▸ **Data block**
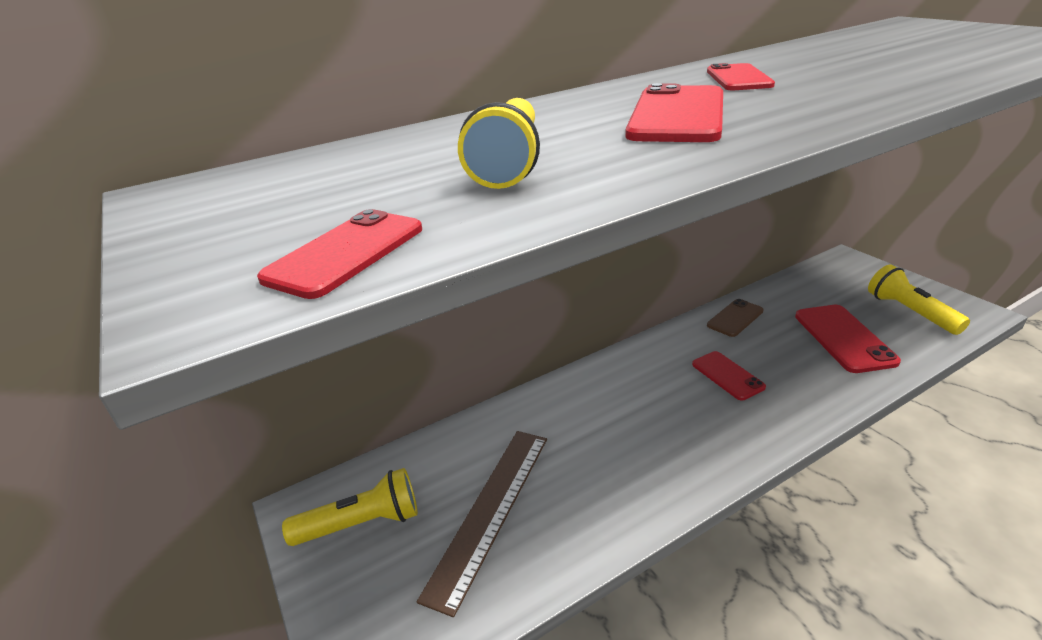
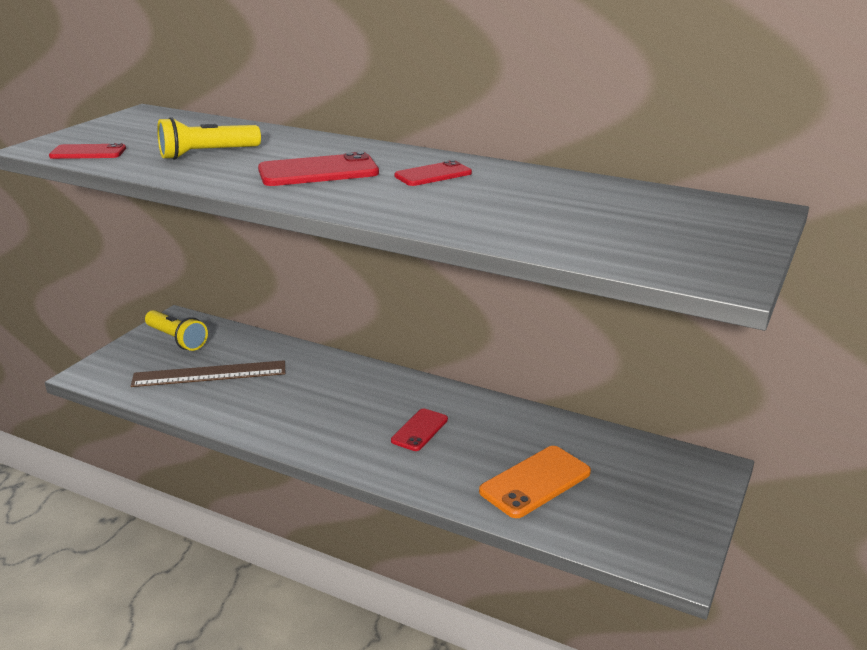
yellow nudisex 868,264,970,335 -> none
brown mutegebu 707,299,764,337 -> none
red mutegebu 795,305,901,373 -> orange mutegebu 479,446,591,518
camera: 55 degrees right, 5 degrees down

▸ **What the task asks**
Look through the listing above and copy each line with the word "mutegebu" in it.

▸ **Output for this task**
brown mutegebu 707,299,764,337 -> none
red mutegebu 795,305,901,373 -> orange mutegebu 479,446,591,518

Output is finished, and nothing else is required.